Assigned task
Exactly as written, return the entries below, minus any pictures.

Before-and-after object lists:
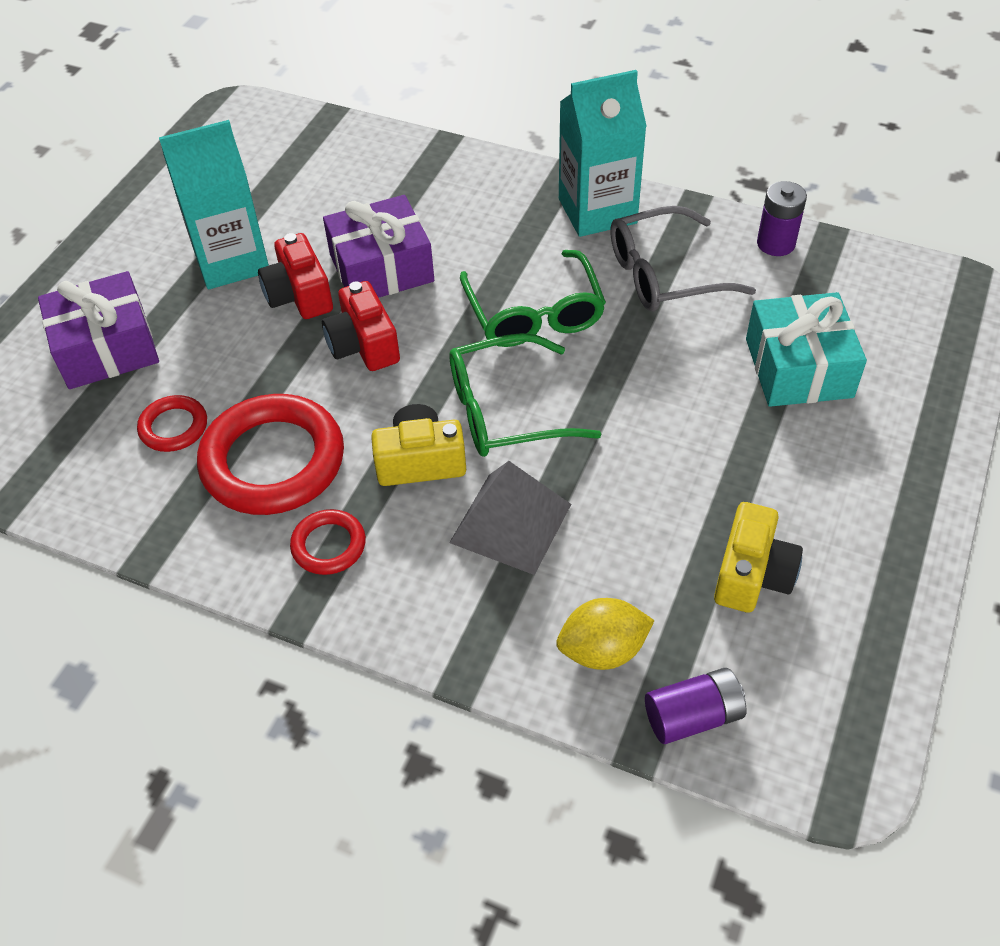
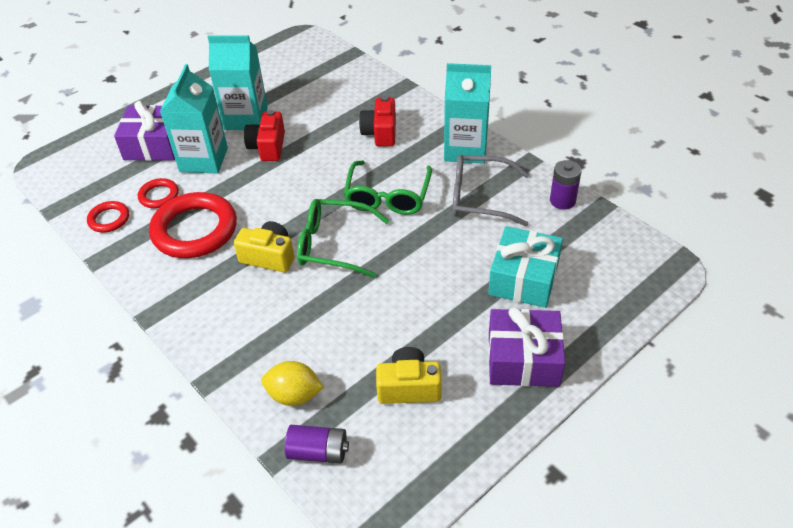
camera: 25 degrees right, 5 degrees down
(208, 346) = (203, 160): none -> turquoise carton
(329, 545) = (192, 284): red ring -> red ring (109, 219)
(363, 345) = (283, 184): red camera -> red camera (380, 133)
(381, 268) = (321, 145): purple gift -> purple gift (523, 359)
(511, 523) = (294, 307): grey pyramid -> none
(752, 574) = (409, 387): yellow camera -> yellow camera turned 135 degrees counterclockwise

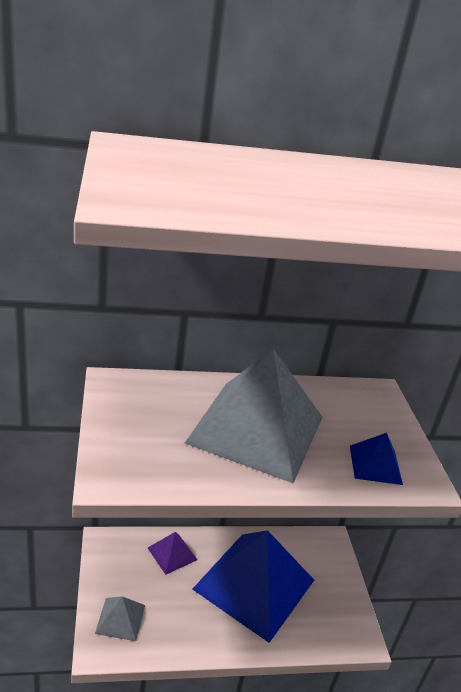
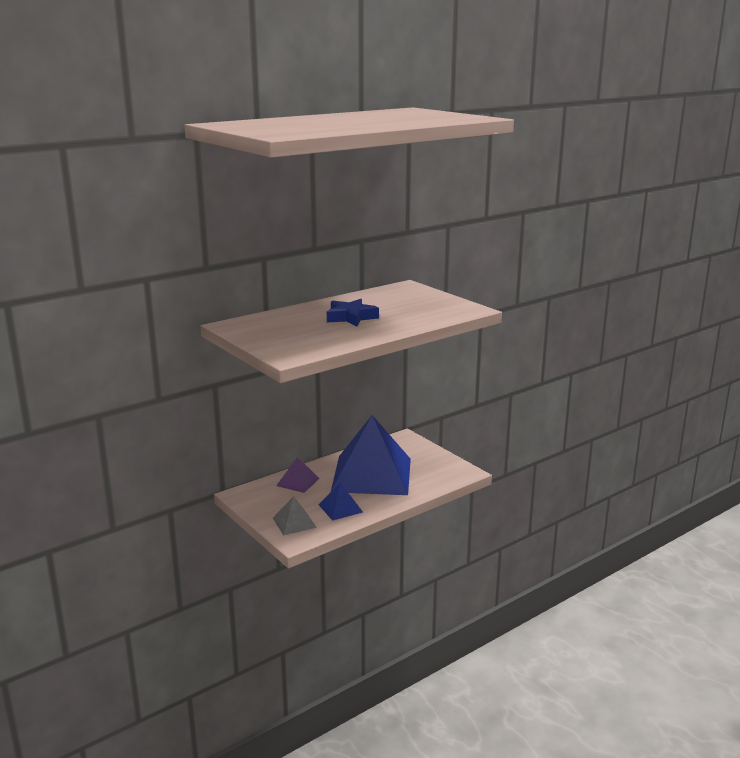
camera: 25 degrees left, 10 degrees down
(256, 429) = (351, 317): grey pyramid -> blue star
(375, 464) = (438, 311): blue pyramid -> blue pyramid (340, 508)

Solution
camera: 25 degrees right, 5 degrees down
(208, 346) = (203, 160): none -> turquoise carton
(329, 545) = (192, 284): red ring -> red ring (109, 219)
(363, 345) = (283, 184): red camera -> red camera (380, 133)
(381, 268) = (321, 145): purple gift -> purple gift (523, 359)
(511, 523) = (294, 307): grey pyramid -> none
(752, 574) = (409, 387): yellow camera -> yellow camera turned 135 degrees counterclockwise

camera: 25 degrees left, 10 degrees down
(256, 429) = (351, 317): grey pyramid -> blue star
(375, 464) = (438, 311): blue pyramid -> blue pyramid (340, 508)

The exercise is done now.